Requirements ::
Reproduce every one of the rows below word for word, leaving out the pictures.

======== Record extracts ========

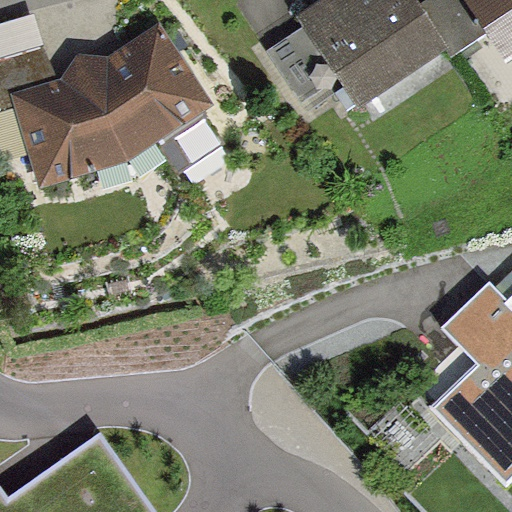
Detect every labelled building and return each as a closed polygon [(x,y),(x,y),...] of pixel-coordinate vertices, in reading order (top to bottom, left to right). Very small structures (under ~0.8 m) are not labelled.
[(428,0),(348,0),(317,23),(379,109),(463,49),(428,0)] [(511,0),(480,0),(511,44),(511,0)] [(179,36),(37,100),(75,182),(216,117),(179,36)] [(437,413),(505,484),(511,477),(511,292),(459,343),(483,368),(437,413)] [(143,511),(100,447),(9,506),(0,495),(0,511),(143,511)]
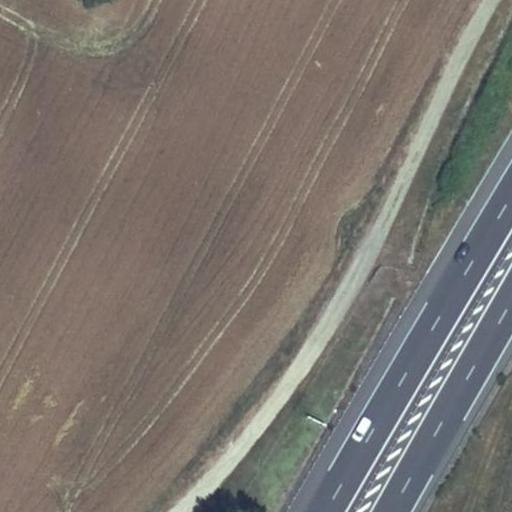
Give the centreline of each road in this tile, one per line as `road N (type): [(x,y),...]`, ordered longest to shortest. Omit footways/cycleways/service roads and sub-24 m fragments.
road 1 (motorway): [(511,196),(325,511)]
road 2 (motorway): [(390,511),(511,298)]
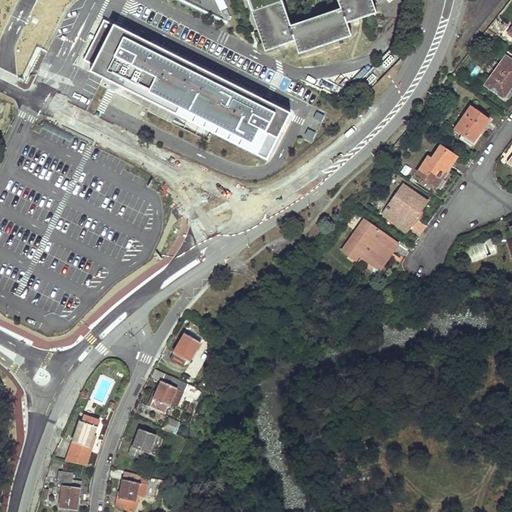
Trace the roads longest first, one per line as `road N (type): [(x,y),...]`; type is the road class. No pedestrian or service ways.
road 1 (tertiary): [(439,0),(407,75),(364,125),(130,298)]
road 2 (tertiary): [(206,262),(315,194),(376,142),(425,85),(459,0)]
road 3 (tertiary): [(130,298),(61,367),(31,440),(17,511)]
road 4 (tertiary): [(17,511),(74,375),(133,316)]
road 5 (residential): [(148,351),(103,458),(94,511)]
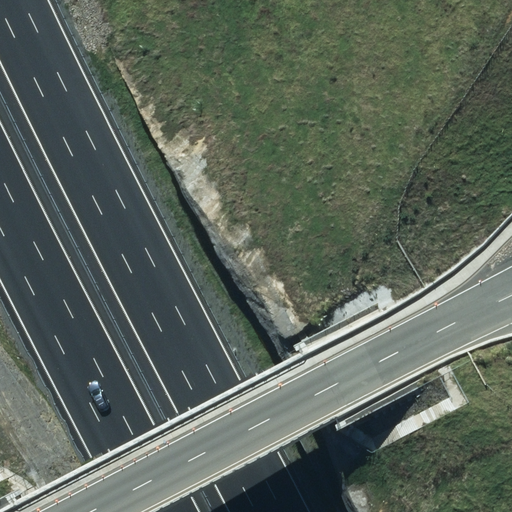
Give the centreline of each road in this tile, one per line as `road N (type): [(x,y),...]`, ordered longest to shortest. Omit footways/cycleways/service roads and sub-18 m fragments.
road 1 (motorway): [(16,0),(270,511)]
road 2 (residential): [(511,276),(85,511)]
road 3 (motorway): [(158,511),(0,196)]
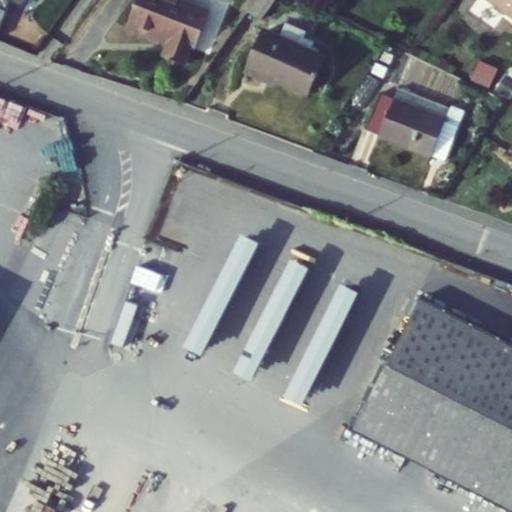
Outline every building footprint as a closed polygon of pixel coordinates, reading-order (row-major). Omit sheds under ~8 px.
[(194,0),(133,0),(127,17),(167,32),(161,50),(184,59),(188,44),(196,47),(211,7),(194,0)] [(511,0),(494,0),(511,12),(511,0)] [(284,11),(279,30),(264,27),(250,68),(278,77),(279,71),(315,83),(329,47),(322,45),(324,39),(313,34),(315,29),(305,25),(306,20),(284,11)] [(463,116),(379,86),(364,125),(448,153),(463,116)] [(483,511),(511,511),(511,337),(425,297),(344,447),(483,511)] [(0,511),(174,511),(186,490),(141,465),(115,511),(81,511),(0,470),(0,511)]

========

Exercise result ::
Detect every labelled building and return each as a closed polygon [(x,y),(x,y),...] of pixel-coordinate vertices, in reading order (top to bottom, left to right). Very small structures (under ~0.8 m) are not labelled.
[(428,0),(348,0),(317,23),(379,109),(463,49),(428,0)] [(511,0),(480,0),(511,44),(511,0)] [(179,36),(37,100),(75,182),(216,117),(179,36)] [(437,413),(505,484),(511,477),(511,292),(459,343),(483,368),(437,413)] [(143,511),(100,447),(9,506),(0,495),(0,511),(143,511)]
Give the centreline of each road in this tile, one per line as `road N (type): [(x,y),...]`, ordered longest to shortest. Omit footways/cycleways/service roads and sub-24 m fragments.
road 1 (motorway): [(511,196),(325,511)]
road 2 (motorway): [(390,511),(511,298)]
Trace the roads longest first, one per line as `road N (type): [(x,y),...]`; type is the road class. No pedestrian or service ways.
road 1 (tertiary): [(439,0),(407,75),(364,125),(130,298)]
road 2 (tertiary): [(206,262),(315,194),(376,142),(425,85),(459,0)]
road 3 (tertiary): [(130,298),(61,367),(31,440),(17,511)]
road 4 (tertiary): [(17,511),(74,375),(133,316)]
road 5 (residential): [(148,351),(103,458),(94,511)]
Give the centreline of each road in this tile, one per line as `road N (type): [(x,y),...]`, ordered longest to shortest. Omit footways/cycleways/service roads and sub-18 m fragments.
road 1 (motorway): [(16,0),(270,511)]
road 2 (residential): [(511,276),(85,511)]
road 3 (motorway): [(158,511),(0,196)]
Outline every building footprint as a closed polygon of pixel coordinates, reading-order (row-major). Omit sheds under ~8 px.
[(194,0),(133,0),(127,17),(167,32),(161,50),(184,59),(188,44),(196,47),(211,7),(194,0)] [(511,0),(494,0),(511,12),(511,0)] [(284,11),(279,30),(264,27),(250,68),(278,77),(279,71),(315,83),(329,47),(322,45),(324,39),(313,34),(315,29),(305,25),(306,20),(284,11)] [(463,116),(379,86),(364,125),(448,153),(463,116)] [(483,511),(511,511),(511,337),(425,297),(344,447),(483,511)] [(0,511),(174,511),(186,490),(141,465),(115,511),(81,511),(0,470),(0,511)]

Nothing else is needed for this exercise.